Geometric shape edit sequences
-- Opening Marker --

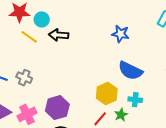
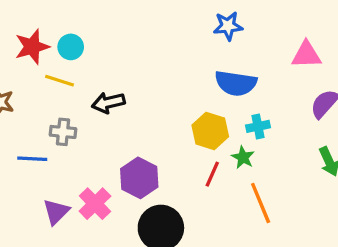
blue star: (120, 34) -> (228, 26), moved
black arrow: (59, 35) -> (108, 103), moved
gray cross: (24, 78) -> (63, 132), moved

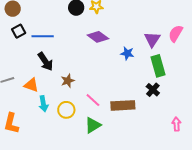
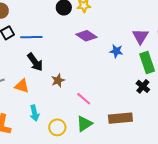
cyan arrow: (43, 104) -> (34, 113), moved
brown rectangle: (123, 105) -> (120, 118), moved
yellow circle: (66, 110) -> (57, 127), moved

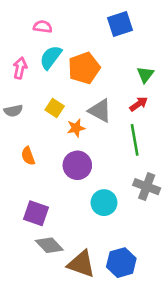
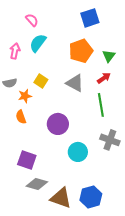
pink semicircle: (43, 27) -> (32, 20), turned 40
orange pentagon: (84, 68) -> (81, 51), moved
orange star: (76, 128) -> (25, 96), moved
gray diamond: (49, 245) -> (37, 184), turned -30

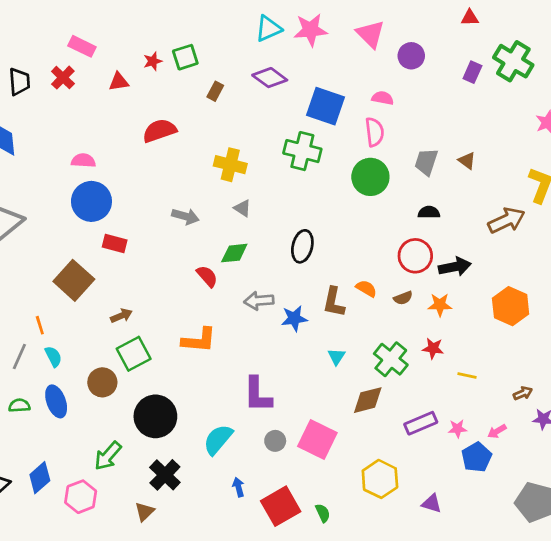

-- Closing Marker --

Work to complete:
Lines starting at the one with "yellow circle: (66, 110) -> (57, 127), moved" and ending at the last line of the entries above must be restated word for word, with pictures omitted.

Answer to this task:
yellow circle: (66, 110) -> (57, 127), moved

pink semicircle: (43, 27) -> (32, 20), turned 40
orange pentagon: (84, 68) -> (81, 51), moved
orange star: (76, 128) -> (25, 96), moved
gray diamond: (49, 245) -> (37, 184), turned -30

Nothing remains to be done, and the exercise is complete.